一段数据:
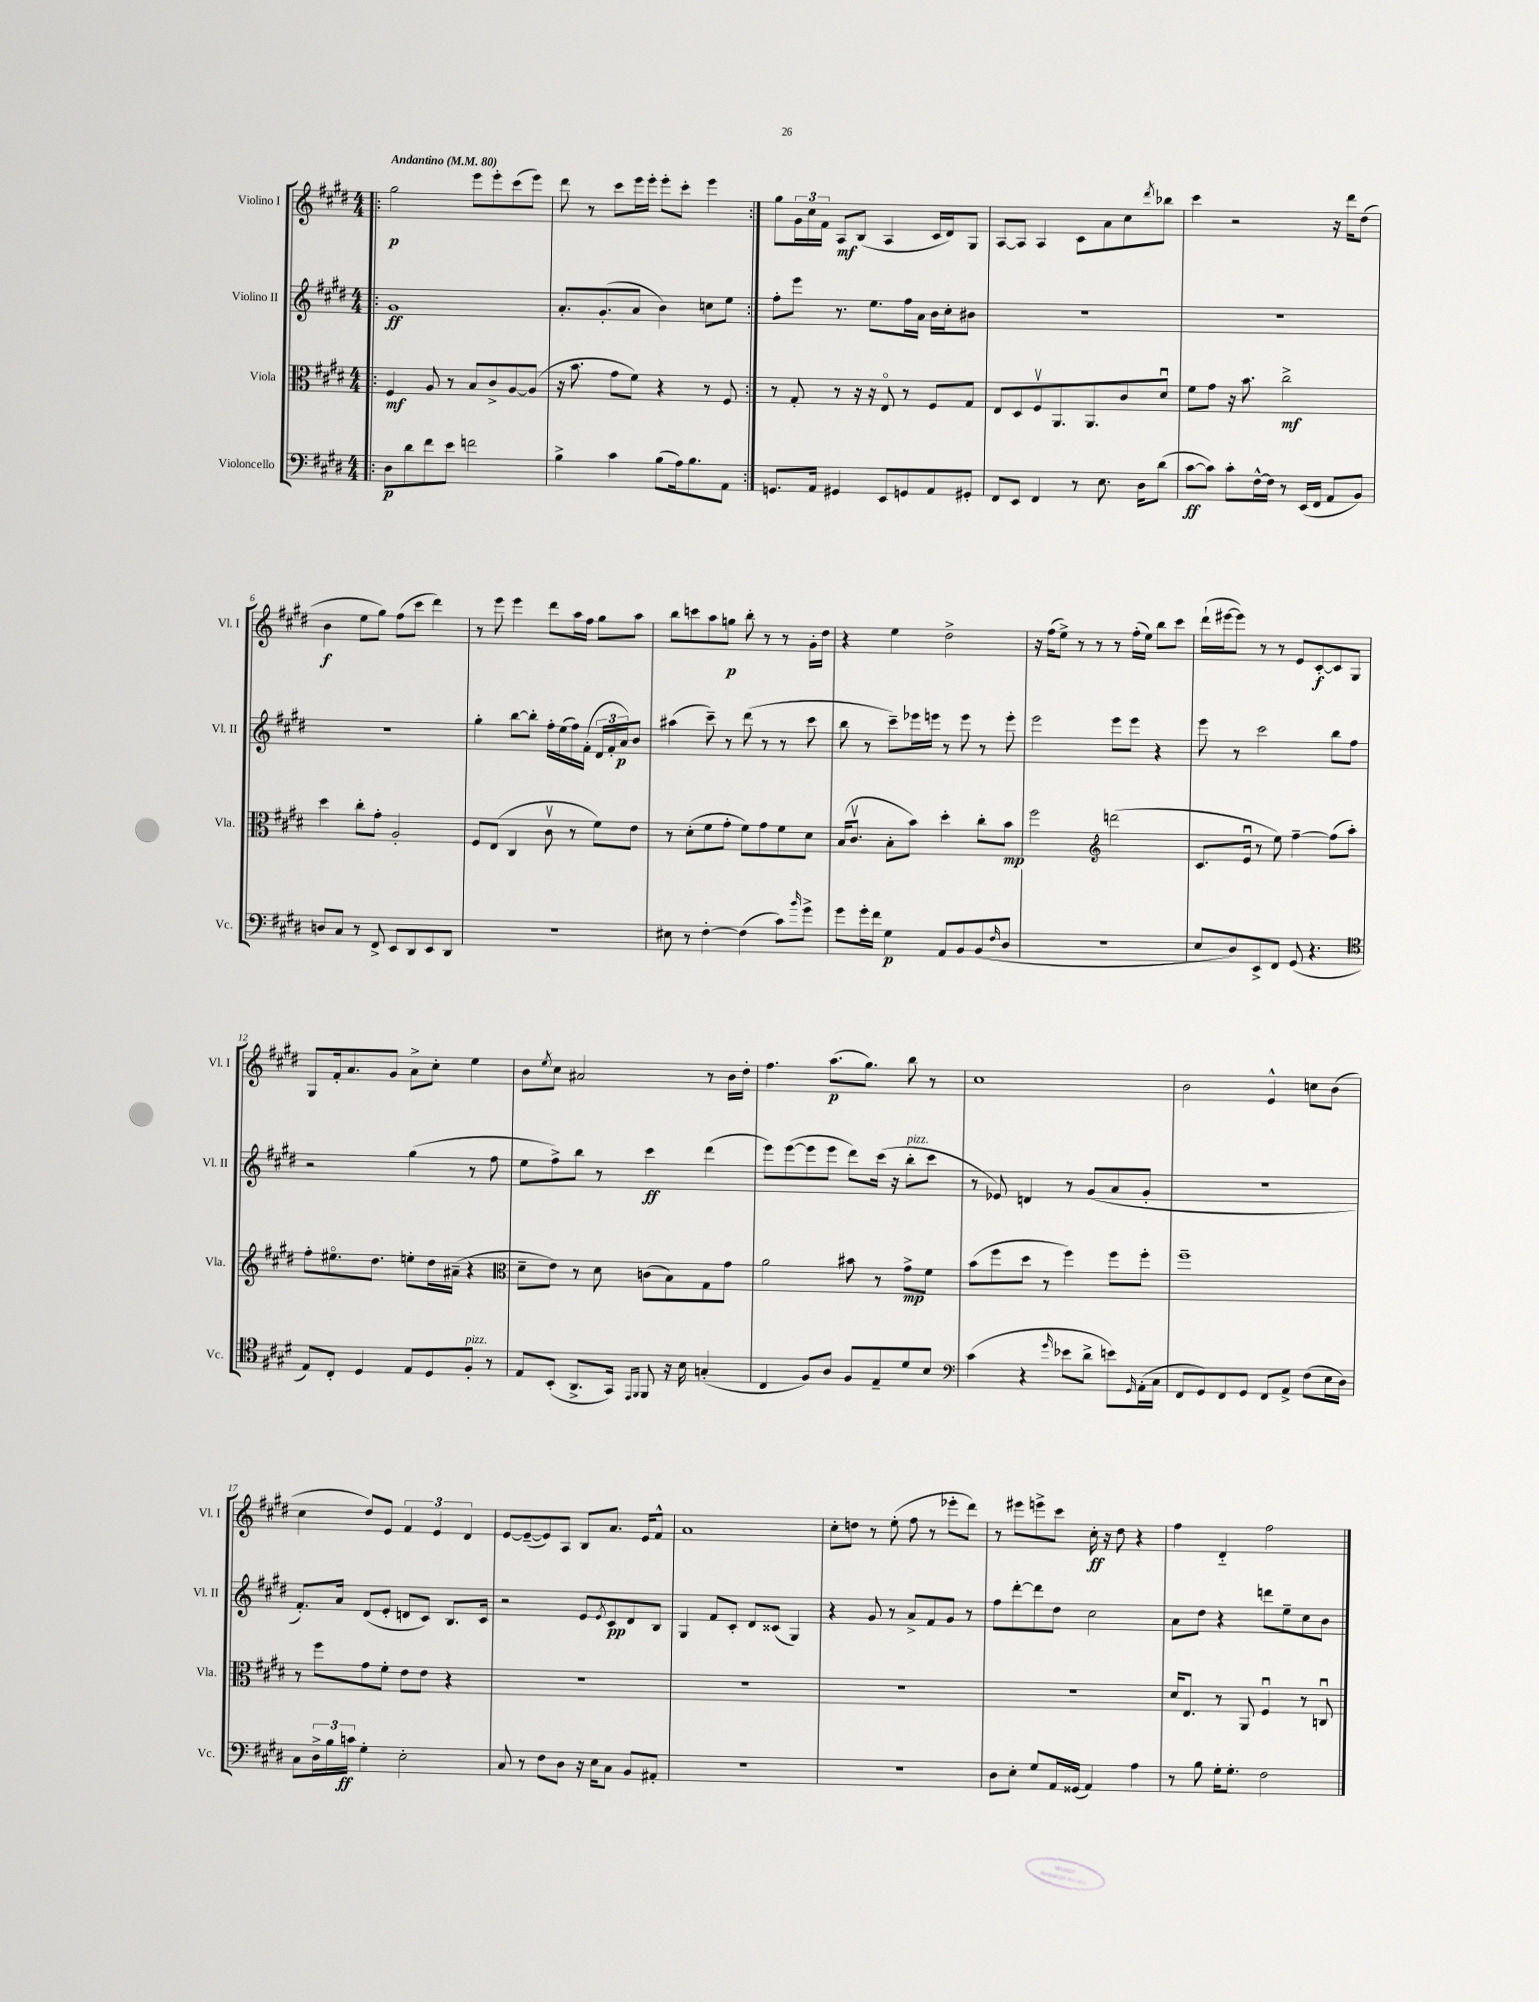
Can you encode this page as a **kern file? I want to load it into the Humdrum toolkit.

**kern	**dynam	**kern	**dynam	**kern	**dynam	**kern	**dynam
*part4	*part4	*part3	*part3	*part2	*part2	*part1	*part1
*staff4	*staff4	*staff3	*staff3	*staff2	*staff2	*staff1	*staff1
*I"Violoncello	*	*I"Viola	*	*I"Violino II	*	*I"Violino I	*
*I'Vc.	*	*I'Vla.	*	*I'Vl. II	*	*I'Vl. I	*
*clefF4	*	*clefC3	*	*clefG2	*	*clefG2	*
*k[f#c#g#d#]	*	*k[f#c#g#d#]	*	*k[f#c#g#d#]	*	*k[f#c#g#d#]	*
*M4/4	*	*M4/4	*	*M4/4	*	*M4/4	*
*MM80	*	*MM80	*	*MM80	*	*MM80	*
=1!|:	=1!|:	=1!|:	=1!|:	=1!|:	=1!|:	=1!|:	=1!|:
!	!	!	!	!	!	!LO:TX:a:B:t=Andantino	!
8D#\L	p	4F#/	mf	1g#	ff	2gg#\	p
8d#\	.	.	.	.	.	.	.
8f#\	.	8A/	.	.	.	.	.
8e\J	.	8r	.	.	.	.	.
2fn\	.	8B/L	.	.	.	8eee\L	.
.	.	8c#^/	.	.	.	8eee'\	.
.	.	[8A/	.	.	.	(8ccc#\	.
.	.	(8A/J]	.	.	.	8eee\J)	.
=2	=2	=2	=2	=2	=2	=2	=2
4B^\	.	16r	.	8.a'/L	.	8ddd#\	.
.	.	8.b\	.	.	.	.	.
.	.	.	.	.	.	8r	.
.	.	.	.	(8.g#'/	.	.	.
4c#\	.	8g#\L	.	.	.	8ccc#\L	.
.	.	8f#\J)	.	8a/J	.	16eee\L	.
.	.	.	.	.	.	16eee'\JJ	.
(8B\L	.	4r	.	4b\)	.	8eee'\L	.
16A\k)	.	.	.	.	.	8ccc#'\J	.
8.B\	.	.	.	.	.	.	.
.	.	8r	.	8ccn\L	.	4eee\	.
8AA\J	.	8F#/	.	8ee\J	.	.	.
=3:|!	=3:|!	=3:|!	=3:|!	=3:|!	=3:|!	=3:|!	=3:|!
8.GGn/L	.	8r	.	8ff#'\L	.	8gg#\L	.
.	.	8G#'/	.	8eee\J	.	24g#\L	.
.	.	.	.	.	.	24cc#\	.
16AA/Jk	.	.	.	.	.	.	.
.	.	.	.	.	.	24f#\JJ	.
4GG#X/	.	8r	.	8.r	.	8A/L	mf
.	.	16r	.	.	.	(8B/J	.
.	.	16r	.	8.ee\L	.	.	.
8EE/L	.	8E/	.	.	.	4A/	.
8GGn/	.	8r	.	16ff#\L	.	.	.
.	.	.	.	16a\JJ	.	.	.
8AA/	.	8F#/L	.	16b\LL	.	16c#/LL	.
.	.	.	.	16cc#'\J	.	16d#/J)	.
8GG#X'/J	.	8G#/J	.	8b#X\J	.	8G#/J	.
=4	=4	=4	=4	=4	=4	=4	=4
8FF#/L	.	8E/L	.	1r	.	[8A/L	.
8EE/J	.	8D#/	.	.	.	8A/J]	.
4FF#/	.	8F#v/	.	.	.	4A/	.
.	.	8.AA/	.	.	.	.	.
8r	.	.	.	.	.	8c#\L	.
.	.	8.AA/	.	.	.	.	.
8.E\	.	.	.	.	.	8a\	.
.	.	8c#/	.	.	.	8cc#\	.
16D#\KL	.	.	.	.	.	.	.
.	.	.	.	.	.	8qddd#/	.
(8d#\J	.	8d#u/J	.	.	.	8bb-X\J	.
=5	=5	=5	=5	=5	=5	=5	=5
[8c#\L	ff	8f#\L	.	1r	.	4ccc#\	.
8c#\J])	.	8g#\J	.	.	.	.	.
8c#'\L	.	16r	.	.	.	2r	.
.	.	8.b\	.	.	.	.	.
[16F#^^\L	.	.	.	.	.	.	.
16F#\JJ]	.	.	.	.	.	.	.
8r	.	2cc#^\	mf	.	.	.	.
(16EE/LL	.	.	.	.	.	.	.
16FF#/JJ	.	.	.	.	.	.	.
8AA/L	.	.	.	.	.	16r	.
.	.	.	.	.	.	16ddd#\KL	.
8BB/J)	.	.	.	.	.	(8dd#\J	.
!!LO:LB:g=z
=6	=6	=6	=6	=6	=6	=6	=6
8Dn/L	.	4dd#\	.	1r	.	4b\	f
8C#/J	.	.	.	.	.	.	.
8r	.	8cc#'\L	.	.	.	8ee\L	.
8FF#^/	.	8g#'\J	.	.	.	8gg#\J)	.
8EE/L	.	2A'/	.	.	.	(8ff#\L	.
8DD#/	.	.	.	.	.	8ccc#\J	.
8EE/	.	.	.	.	.	4ddd#\)	.
8DD#/J	.	.	.	.	.	.	.
=7	=7	=7	=7	=7	=7	=7	=7
1r	.	8F#/L	.	4gg#'\	.	8r	.
.	.	(8E/J	.	.	.	8eee\	.
.	.	4C#/	.	[8bb\L	.	4eee\	.
.	.	.	.	8bb'\J]	.	.	.
.	.	8c#v\	.	16ff#'\LL	.	8ddd#\L	.
.	.	.	.	(16ee\	.	.	.
.	.	8r	.	16ff#\)	.	16aa\L	.
.	.	.	.	(16f#'\JJ	.	16ff#\JJ	.
.	.	8f#\L)	.	24d#/LL	.	8gg#\L	.
.	.	.	.	24f#'/	.	.	.
.	.	.	.	24a/J)	p	.	.
.	.	8e\J	.	8b/J	.	8aa\J	.
=8	=8	=8	=8	=8	=8	=8	=8
8E#X\	.	8r	.	(4aa#X\	.	8bb\L	.
8r	.	(8d#'\L	.	.	.	8cccn\	.
[4F#'\	.	8f#\	.	8ccc#~\)	.	8aa\	.
.	.	8g#'\J	.	8r	.	8ggn\J	p
(4F#\]	.	8f#\L)	.	(8ddd#\	.	8bb'\	.
.	.	8g#\	.	8r	.	8r	.
8c#\L)	.	8f#\	.	8r	.	8r	.
16qqb/	.	.	.	.	.	.	.
8g#^\J	.	8d#\J	.	8ccc#\	.	16g#'\LL	.
.	.	.	.	.	.	16dd#\JJ	.
=9	=9	=9	=9	=9	=9	=9	=9
8g#\L	.	(16B/KL	.	8bb\	.	4r	.
.	.	8.c#v/J	.	.	.	.	.
16g#'\L	.	.	.	8r	.	.	.
16f#\JJ	.	.	.	.	.	.	.
4G#\	p	8B'\L	.	8ccc#~\L)	.	4ee\	.
.	.	8b\J)	.	16eee-X\L	.	.	.
.	.	.	.	16eeen\JJ	.	.	.
8AA/L	.	4dd#'\	.	8r	.	2dd#^\	.
8BB/	.	.	.	8eee\	.	.	.
(8BB/	.	8cc#'\L	.	8r	.	.	.
16qqF#/	.	.	.	.	.	.	.
8D#/J	.	8b\J	mp	8eee'\	.	.	.
=10	=10	=10	=10	=10	=10	=10	=10
1r	.	2ff#\	.	2eee\	.	16r	.
.	.	.	.	.	.	(16ff#\KL	.
.	.	.	.	.	.	8ee^\J)	.
.	.	.	.	.	.	8r	.
.	.	.	.	.	.	8r	.
*	*	*clefG2	*	*	*	*	*
.	.	(2dddn\	.	8eee\L	.	8r	.
.	.	.	.	8eee\J	.	(16ff#'\LL	.
.	.	.	.	.	.	16ee\JJ)	.
.	.	.	.	4r	.	8bb\L	.
.	.	.	.	.	.	8ccc#\J	.
=11	=11	=11	=11	=11	=11	=11	=11
8E/L	.	8.c#/L	.	8eee\	.	(16ddd#`\LL	.
.	.	.	.	.	.	[16eee#X\J	.
8D#/)	.	.	.	8r	.	8eee#\J])	.
.	.	16eu/Jk	.	.	.	.	.
8EE^/	.	8r	.	2ccc#\	.	8r	.
8FF#/J	.	8ee\)	.	.	.	8r	.
(8GG#/	.	[4ff#~\	.	.	.	8e/L	.
4.r	.	.	.	.	.	[8c#'/	f
.	.	(8ff#\L]	.	8bb\L	.	8c#/]	.
.	.	8aa'\J)	.	8ff#\J	.	8G#/J	.
!!LO:LB:g=z
=12	=12	=12	=12	=12	=12	=12	=12
*clefC4	*	*	*	*	*	*	*
8E/L)	.	8ff#'\L	.	2r	.	8G#/L	.
8C#'/J	.	8.ee#X\	.	.	.	16f#'/k	.
.	.	.	.	.	.	8.a/	.
4D#/	.	.	.	.	.	.	.
.	.	8.dd#\J	.	.	.	.	.
.	.	.	.	.	.	8g#/J	.
8E/L	.	8een'\L	.	(4gg#\	.	8a^\L	.
8D#/	.	16dd#\L	.	.	.	8cc#'\J	.
.	.	(16a#X~\JJ	.	.	.	.	.
!LO:TX:a:i:t=pizz.	!	!	!	!	!	!	!
8F#'/J	.	4r	.	8r	.	4ee\	.
8r	.	.	.	8ff#\	.	.	.
=13	=13	=13	=13	=13	=13	=13	=13
*	*	*clefC3	*	*	*	*	*
8E/L	.	8d#~\L	.	8ee\L	.	8b\L	.
.	.	.	.	.	.	8qee/	.
(8BB'/J	.	8e\J)	.	8ff#^\)	.	8cc#\J	.
8.AA^/L	.	8r	.	8bb\J	.	2a#X/	.
.	.	8d#\	.	8r	.	.	.
16GG#/Jk)	.	.	.	.	.	.	.
16qqEE/LL	.	.	.	.	.	.	.
16qqFF#/JJ	.	.	.	.	.	.	.
8FF#/	.	(8cn\L	.	4ccc#\	ff	.	.
16r	.	8B\)	.	.	.	.	.
16B\	.	.	.	.	.	.	.
(4Gn'/	.	8G#\	.	(4ddd#\	.	8r	.
.	.	8g#\J	.	.	.	16b\LL	.
.	.	.	.	.	.	16dd#'\JJ	.
=14	=14	=14	=14	=14	=14	=14	=14
4C#/	.	2a\	.	8eee\L)	.	4.ff#\	.
.	.	.	.	([8eee\	.	.	.
8F#/L)	.	.	.	8eee\]	.	.	.
8A/J	.	.	.	8eee\J	.	(8.aa\L	p
8F#/L	.	8b#X\	.	8ddd#\L)	.	.	.
.	.	.	.	.	.	8.gg#\J)	.
8E~/	.	8r	.	(16ccc#\Jk	.	.	.
.	.	.	.	16r	.	.	.
!	!	!	!	!LO:TX:a:i:t=pizz.	!	!	!
8d#/	.	8g#^\L	mp	8bb'\L	.	8bb\	.
8B/J	.	8f#\J	.	8ccc#\J	.	8r	.
=15	=15	=15	=15	=15	=15	=15	=15
*clefF4	*	*	*	*	*	*	*
(4c#\	.	(8b\L	.	8r	.	1cc#	.
.	.	8ff#\	.	8e-X/)	.	.	.
4r	.	8dd#\J	.	4dn/	.	.	.
.	.	8r	.	.	.	.	.
16qqg#/	.	.	.	.	.	.	.
8e-X\L	.	4ff#\)	.	8r	.	.	.
8d#^\J	.	.	.	(8g#/L	.	.	.
8en\L)	.	8ff#\L	.	8a/	.	.	.
16qqGG#/	.	.	.	.	.	.	.
(16AA'\L	.	8ff#'\J	.	8g#'/J	.	.	.
16C#\JJ	.	.	.	.	.	.	.
=16	=16	=16	=16	=16	=16	=16	=16
8FF#/L	.	1ff#~	.	1r	.	2b\	.
8GG#/)	.	.	.	.	.	.	.
8FF#/	.	.	.	.	.	.	.
8GG#/J	.	.	.	.	.	.	.
8FF#/L	.	.	.	.	.	4e^^/	.
8AA^/J	.	.	.	.	.	.	.
(8F#\L	.	.	.	.	.	8ccn\L	.
16E\L	.	.	.	.	.	(8b\J	.
16D#\JJ)	.	.	.	.	.	.	.
!!LO:LB:g=z
=17	=17	=17	=17	=17	=17	=17	=17
8C#\L	.	8r	.	8.f#'/L)	.	4cc#\	.
24D#^\L	.	8ff#\L	.	.	.	.	.
24B\	.	.	.	.	.	.	.
.	.	.	.	16a/Jk	.	.	.
24cn\JJ	ff	.	.	.	.	.	.
4G#'\	.	8g#\	.	(8d#/L	.	8dd#/L)	.
.	.	8f#'\J	.	8e'/J	.	8e/J	.
2E'\	.	8e\L	.	8dn/L	.	6f#/	.
.	.	8e\J	.	8c#/J)	.	.	.
.	.	.	.	.	.	6e/	.
.	.	4r	.	8.B/L	.	.	.
.	.	.	.	.	.	6d#/	.
.	.	.	.	16c#/Jk	.	.	.
=18	=18	=18	=18	=18	=18	=18	=18
8C#/	.	1r	.	2r	.	[8e/L	.
8r	.	.	.	.	.	(8e~/_	.
8F#\L	.	.	.	.	.	8e/])	.
8D#\J	.	.	.	.	.	8A/J	.
16r	.	.	.	8e/L	.	8B/L	.
16E\KL	.	.	.	.	.	.	.
.	.	.	.	8qe/	.	.	.
8C#\J	.	.	.	8c#/	pp	8.a/J	.
8BB/L	.	.	.	8d#/	.	.	.
.	.	.	.	.	.	16e/KL	.
8AA#X'/J	.	.	.	8B/J	.	8f#^^/J	.
=19	=19	=19	=19	=19	=19	=19	=19
1r	.	1r	.	4G#/	.	1a	.
.	.	.	.	8f#/L	.	.	.
.	.	.	.	8c#'/J	.	.	.
.	.	.	.	8d#/L	.	.	.
.	.	.	.	(8c##X/J	.	.	.
.	.	.	.	4G#/)	.	.	.
=20	=20	=20	=20	=20	=20	=20	=20
1r	.	1r	.	4r	.	8cc#'\L	.
.	.	.	.	.	.	8ddn\J	.
.	.	.	.	8g#/	.	8r	.
.	.	.	.	8r	.	(8ee'\	.
.	.	.	.	8a^/L	.	8ff#\	.
.	.	.	.	8f#/	.	8r	.
.	.	.	.	8g#/J	.	8eee-X'\L	.
.	.	.	.	8r	.	8ddd#\J)	.
=21	=21	=21	=21	=21	=21	=21	=21
8D#\L	.	1r	.	8ff#\L	.	8r	.
8E'\J	.	.	.	[8ddd#'\	.	8eee#X\L	.
8G#/L	.	.	.	8ddd#\]	.	8eeen^\	.
16AA/L	.	.	.	8dd#\J	.	8ccc#\J	.
(16GG##X/JJ	.	.	.	.	.	.	.
4AA/)	.	.	.	2cc#\	.	16cc#'\	ff
.	.	.	.	.	.	16r	.
.	.	.	.	.	.	8dd#\	.
4A\	.	.	.	.	.	4r	.
=22	=22	=22	=22	=22	=22	=22	=22
8r	.	16d#/KL	.	8a\L	.	4ff#\	.
.	.	8.E/J	.	.	.	.	.
8B\	.	.	.	8dd#\J	.	.	.
16G#'\KL	.	8r	.	4r	.	4d#/	.
8.G#'\J	.	.	.	.	.	.	.
.	.	8AA/	.	.	.	.	.
2F#\	.	4F#u/	.	8dddn\L	.	2ff#\	.
.	.	.	.	8ee~\	.	.	.
.	.	8r	.	8cc#\	.	.	.
.	.	8Cnu/	.	8b\J	.	.	.
==	==	==	==	==	==	==	==
*-	*-	*-	*-	*-	*-	*-	*-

[待办任务] 上面哪些行含有字符串“kern”？请把这些行全部挑出来照抄，区分大小写。

[练习结果]
Can you encode this page as a **kern file? I want to load it into the Humdrum toolkit.
**kern	**dynam	**kern	**dynam	**kern	**dynam	**kern	**dynam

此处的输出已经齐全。